*WHAT IS NEEDED*:
Copy out each line in the listing below where the word "none" appears.

====================

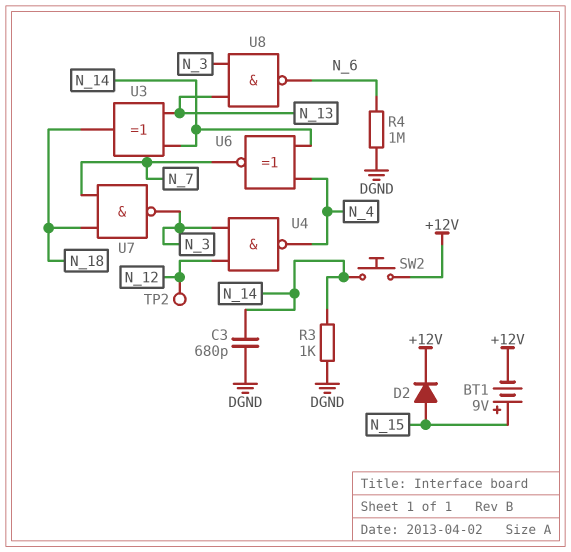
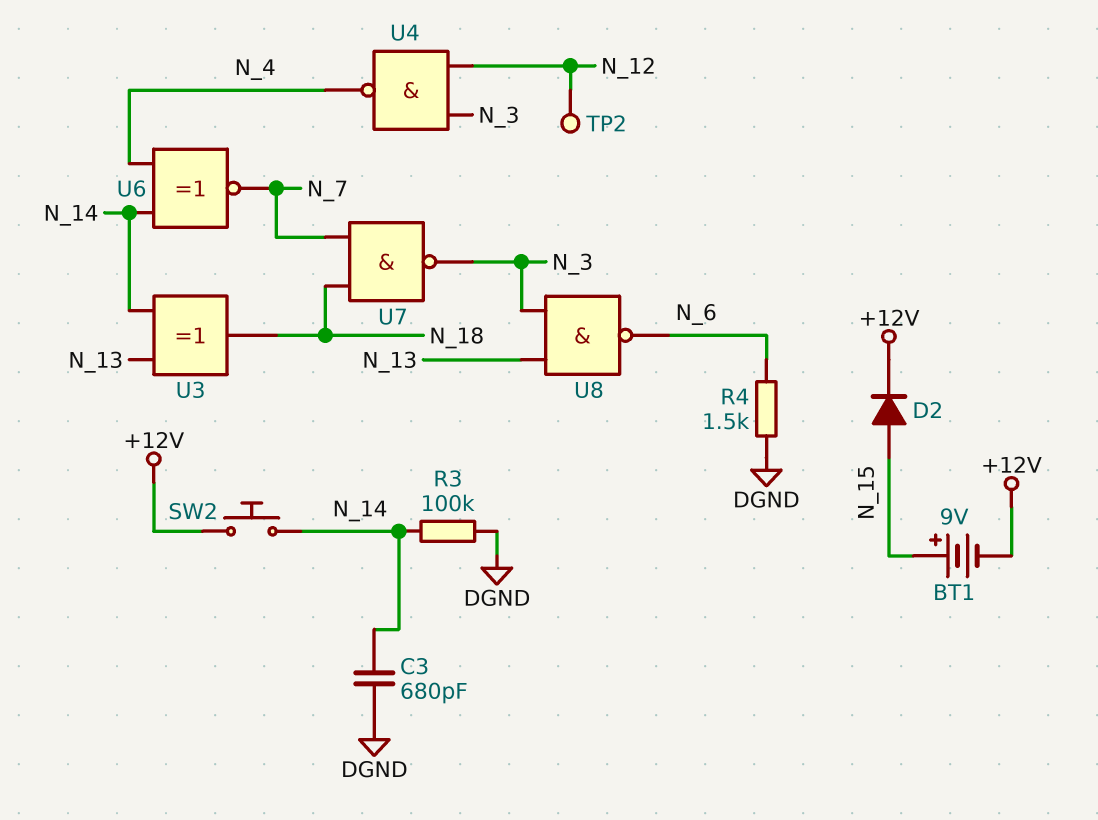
R3: 1k (DGND, N_14) -> 100k (DGND, N_14)
R4: 1M (DGND, N_6) -> 1.5k (DGND, N_6)

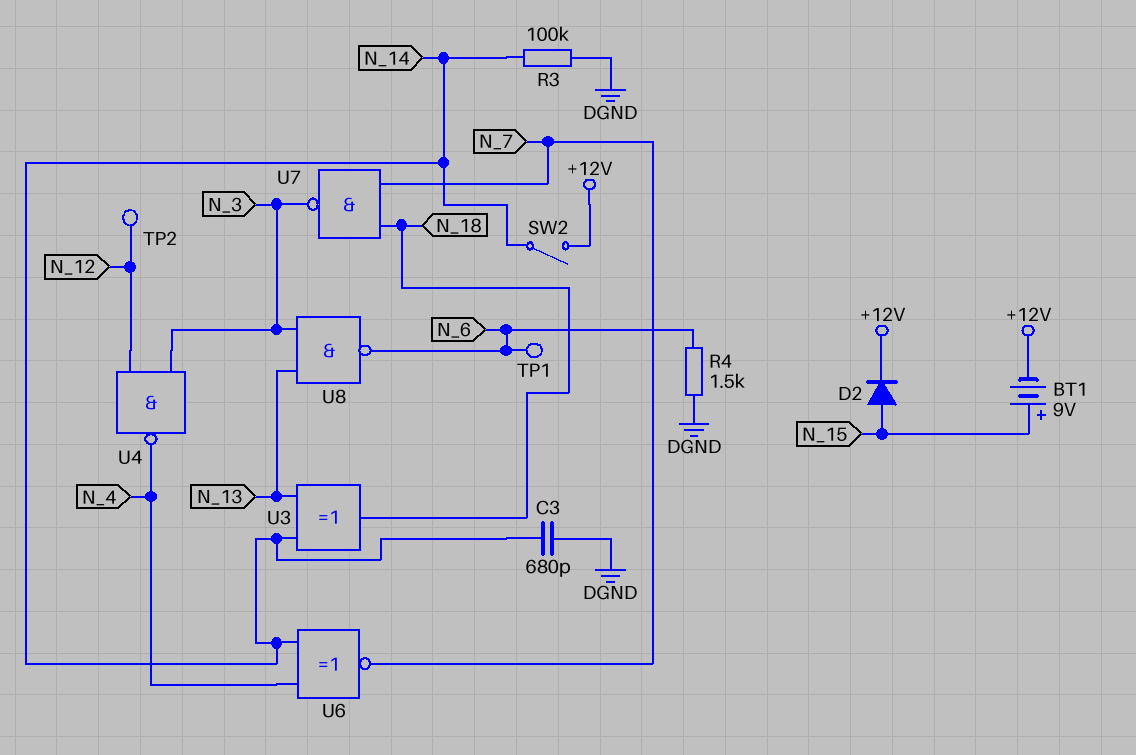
SW2: button (+12V, N_14) -> switch (+12V, N_14)
TP1: none -> test point (N_6)

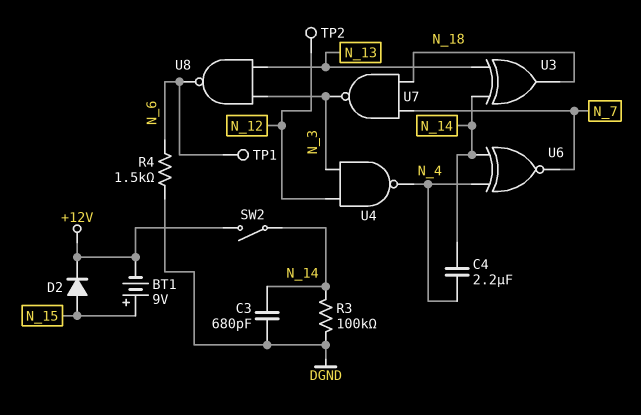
C4: none -> 2.2uF (N_4, N_14)

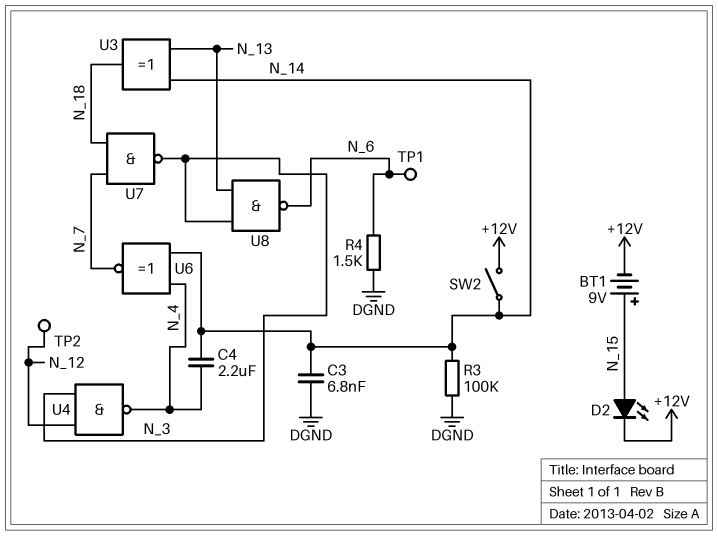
C3: 680pF (DGND, N_14) -> 6.8nF (DGND, N_14)
D2: diode (A N_15, K +12V) -> LED (A N_15, K +12V)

====================

*SOLVED PROBLEM*:
TP1: none -> test point (N_6)
C4: none -> 2.2uF (N_4, N_14)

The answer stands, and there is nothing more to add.